# Data
::::::
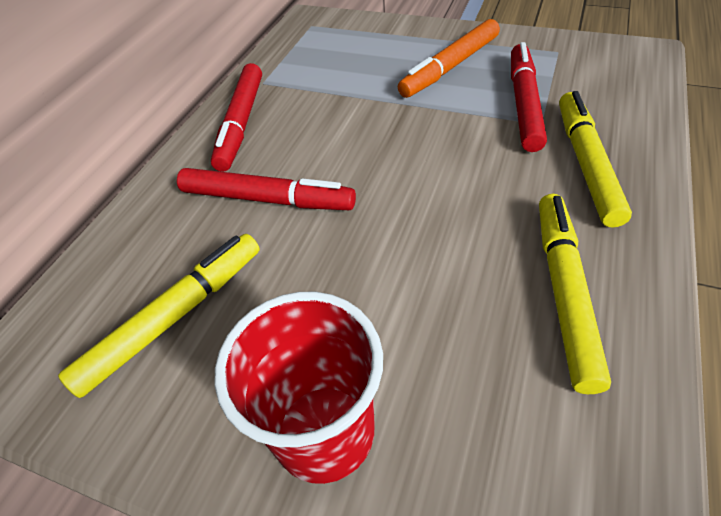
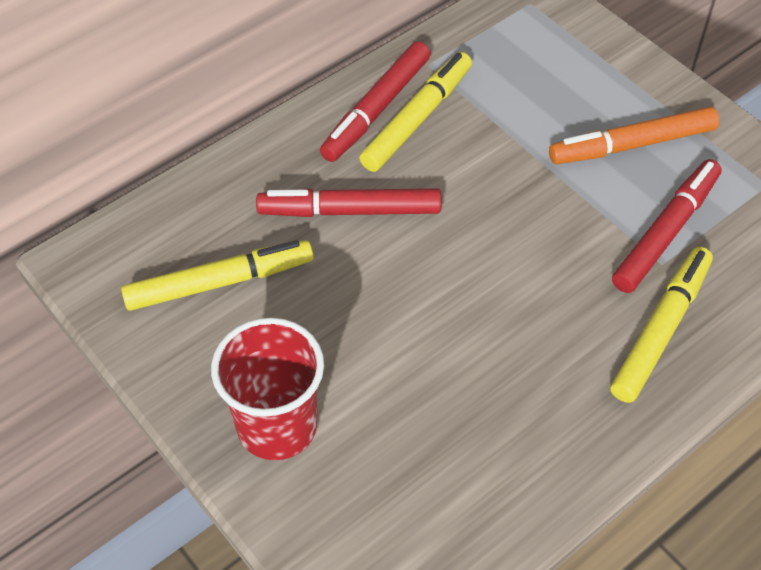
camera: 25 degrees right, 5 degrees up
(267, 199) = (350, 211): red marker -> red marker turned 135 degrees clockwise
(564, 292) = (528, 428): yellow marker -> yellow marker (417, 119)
::::::
# Task goal
Each line above is to be transcribed exactly, though its pictures are not.

# Answer section
camera: 25 degrees right, 5 degrees up
(267, 199) = (350, 211): red marker -> red marker turned 135 degrees clockwise
(564, 292) = (528, 428): yellow marker -> yellow marker (417, 119)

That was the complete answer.